> **PROBLEM DESCRIPTION**:
Every line of the records below that holds the word "orange" belongs in the answer.

=-=-=-=-=

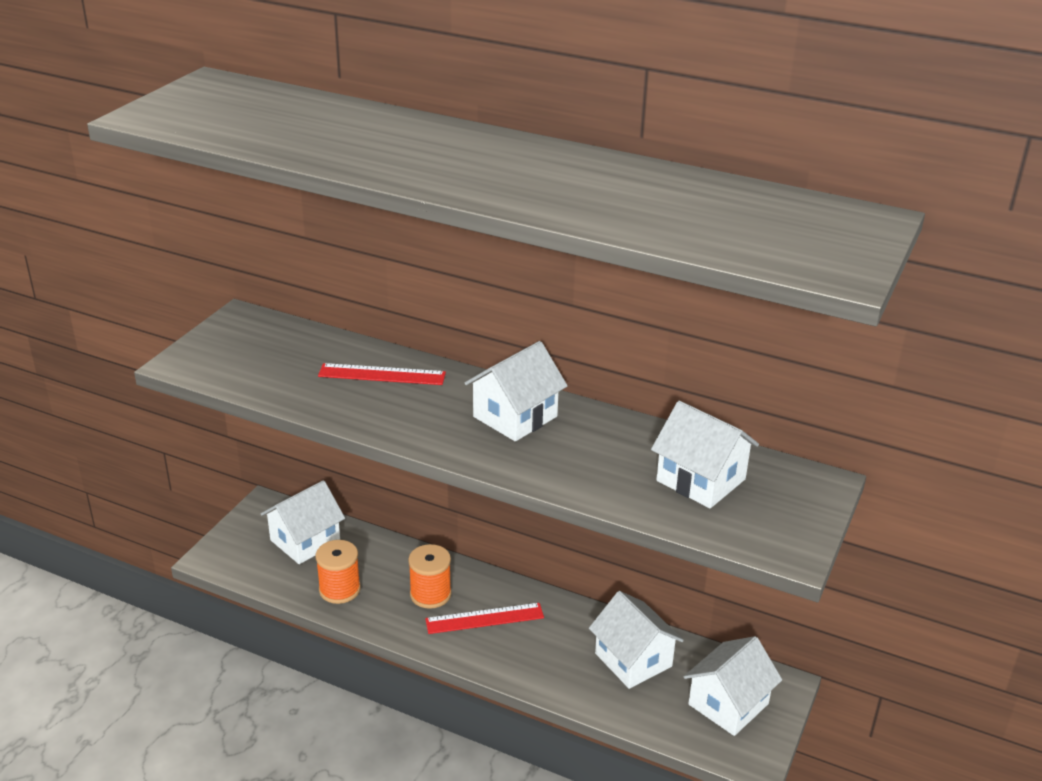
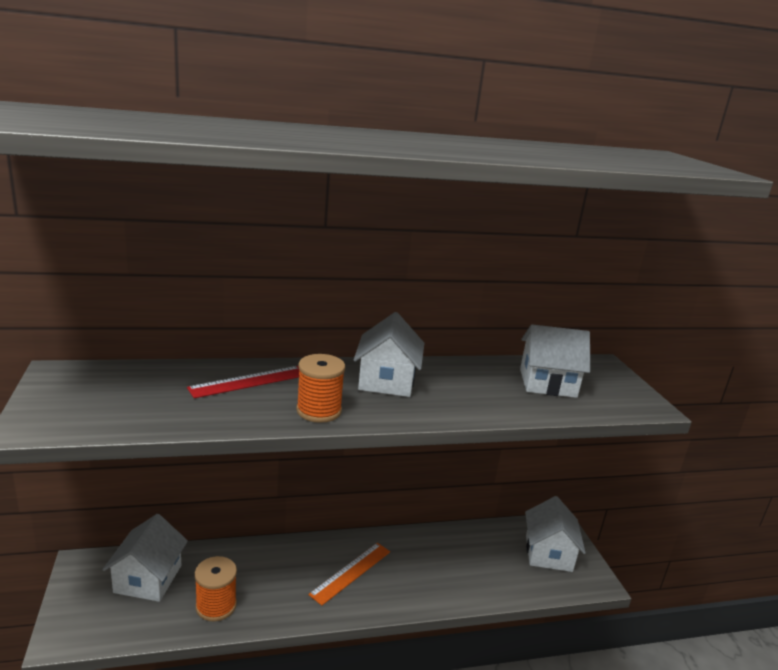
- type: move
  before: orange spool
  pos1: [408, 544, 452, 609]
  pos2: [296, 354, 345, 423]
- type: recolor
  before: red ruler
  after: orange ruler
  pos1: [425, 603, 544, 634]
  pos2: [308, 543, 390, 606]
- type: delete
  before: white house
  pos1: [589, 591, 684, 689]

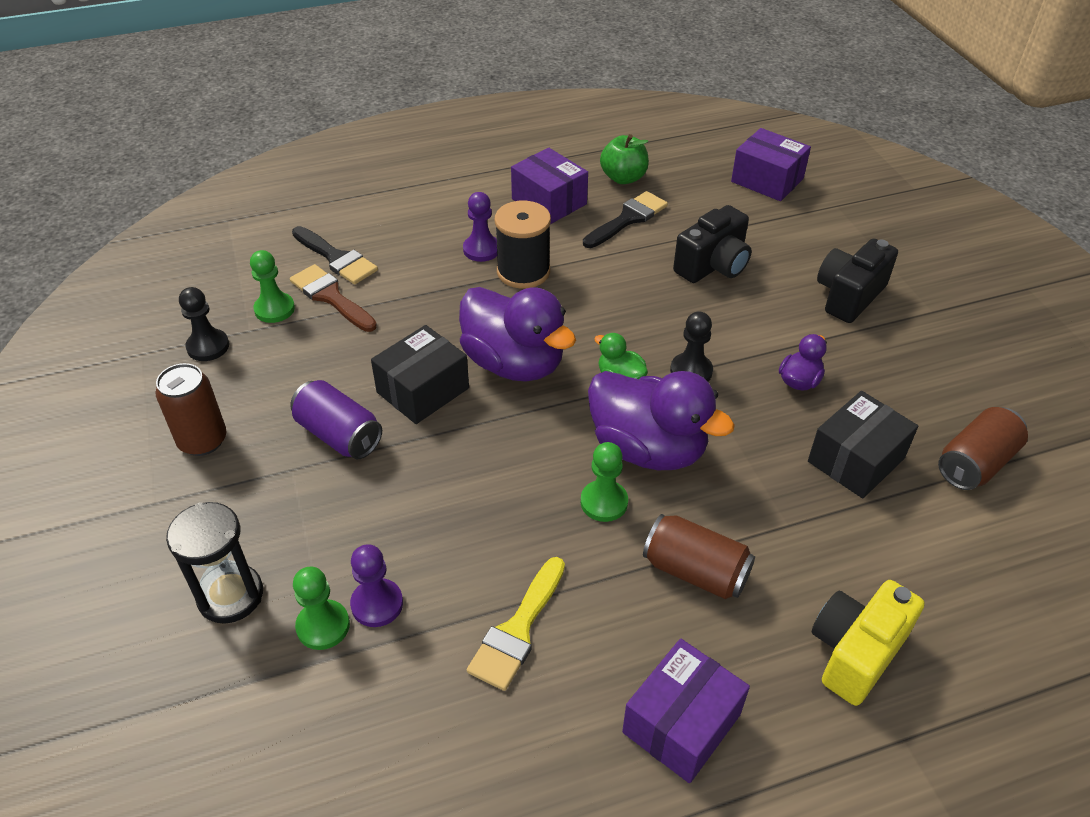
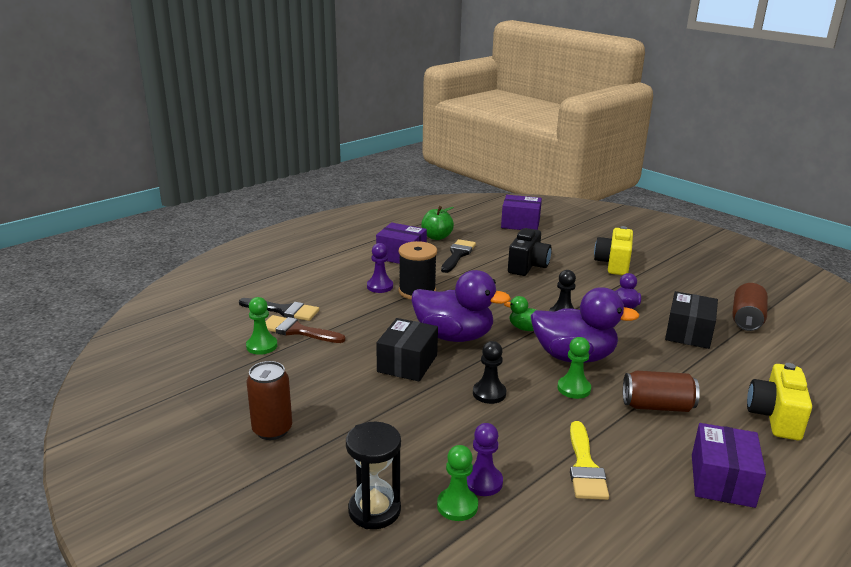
- type: move
  before: black pawn
  pos1: [179, 287, 229, 361]
  pos2: [473, 341, 506, 404]
- type: recolor
  before: black camera
  after: yellow camera
  pos1: [817, 238, 898, 323]
  pos2: [594, 226, 633, 275]
- type: delete
  before: purple can
  pos1: [290, 380, 382, 459]

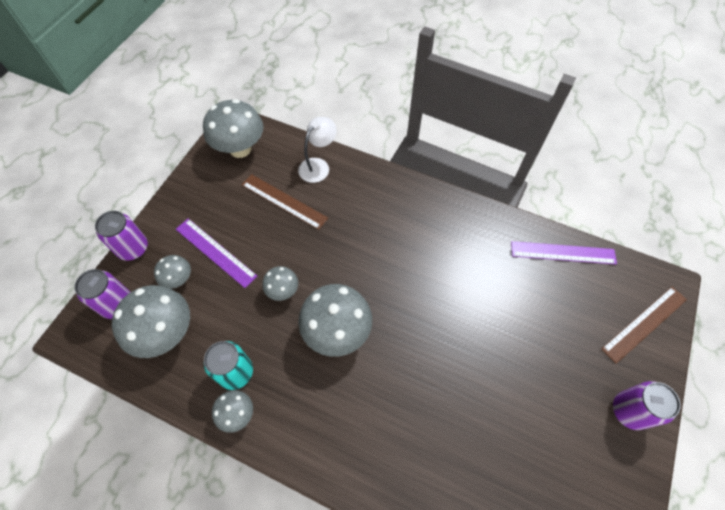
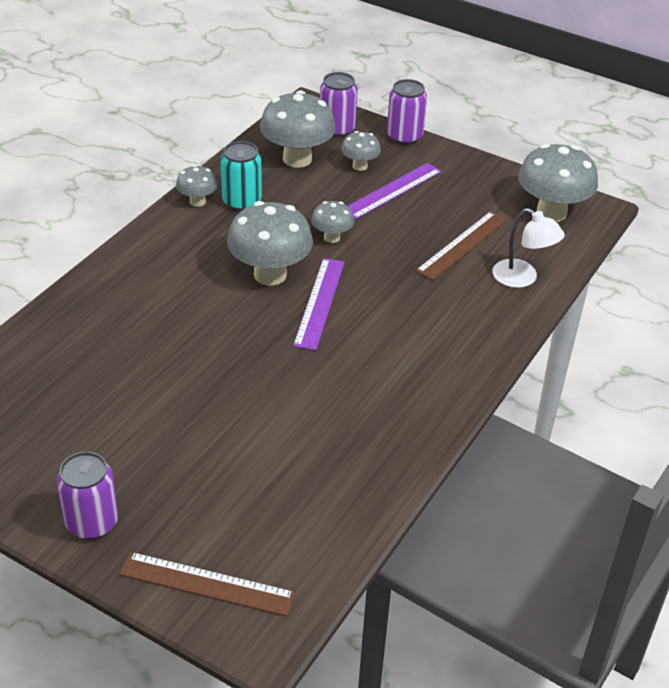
- type: rotate
  before: brown ruler
  pos1: [601, 287, 687, 364]
  pos2: [120, 552, 296, 616]
  turn: -45
- type: move
  before: purple ruler
  pos1: [511, 241, 617, 265]
  pos2: [293, 258, 345, 351]

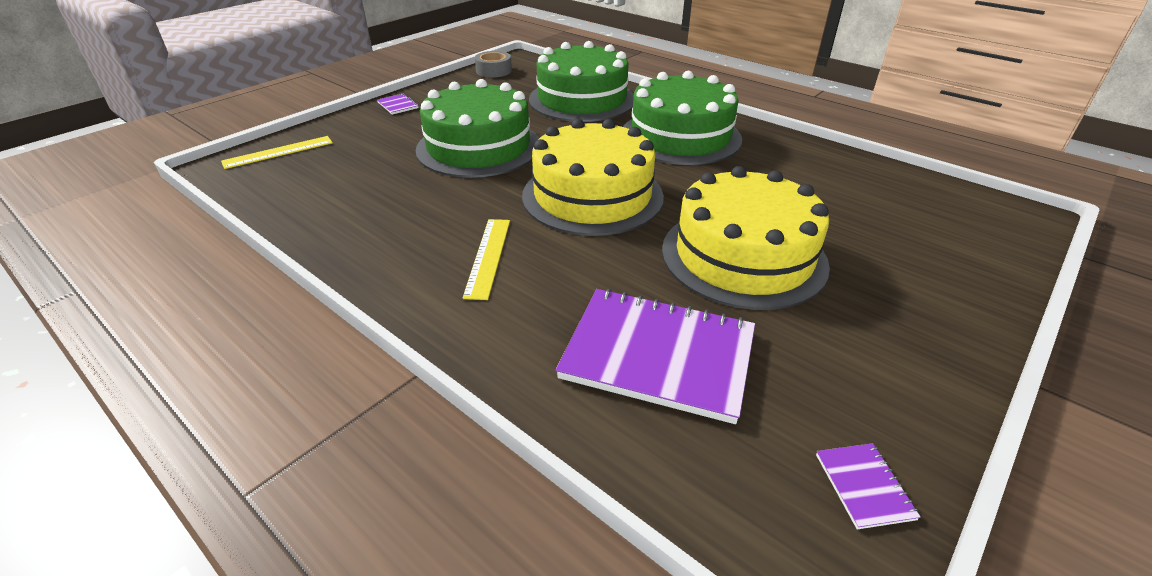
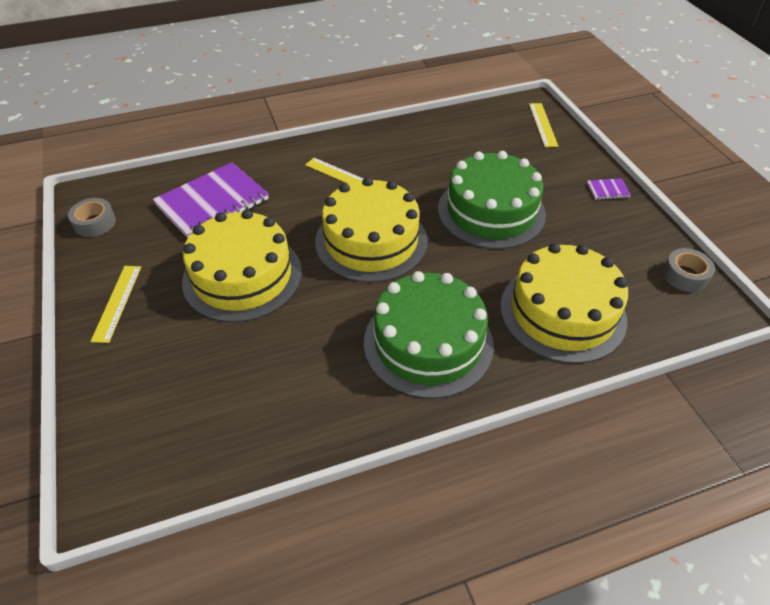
- type: replace
  before: purple notebook
  after: grey tape
  pos1: [816, 443, 921, 529]
  pos2: [68, 198, 116, 237]
- type: insert
  after: yellow ruler
  pos2: [90, 266, 141, 343]
- type: recolor
  before: green cake
  after: yellow cake
  pos1: [529, 41, 634, 122]
  pos2: [500, 243, 628, 364]

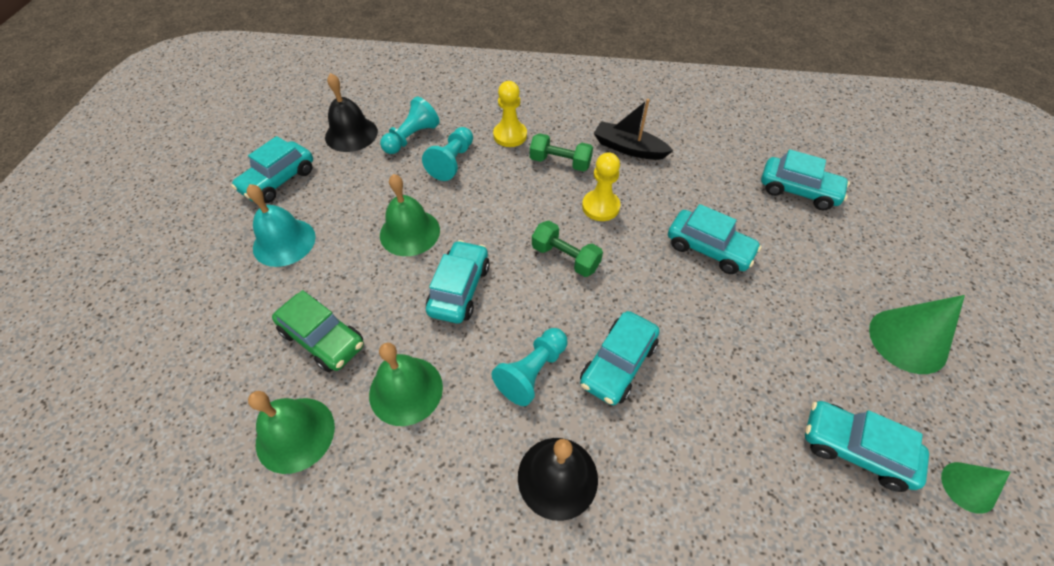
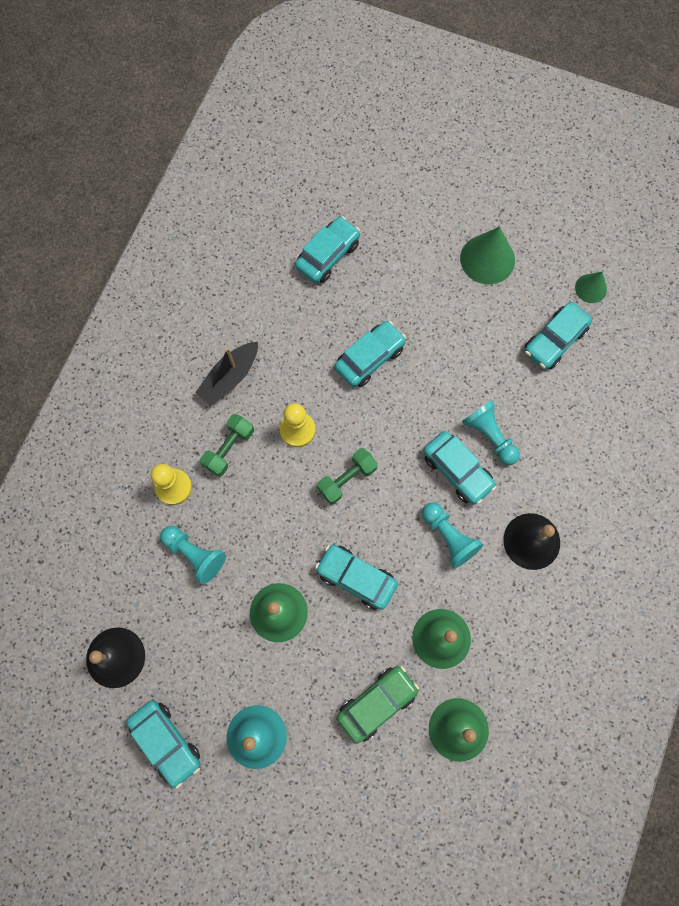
- type: move
  before: turquoise pawn
  pos1: [380, 97, 440, 154]
  pos2: [462, 400, 520, 465]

=-=-=-=-=

> **OUTPUT**:
  before: orange spool
  after: orange ruler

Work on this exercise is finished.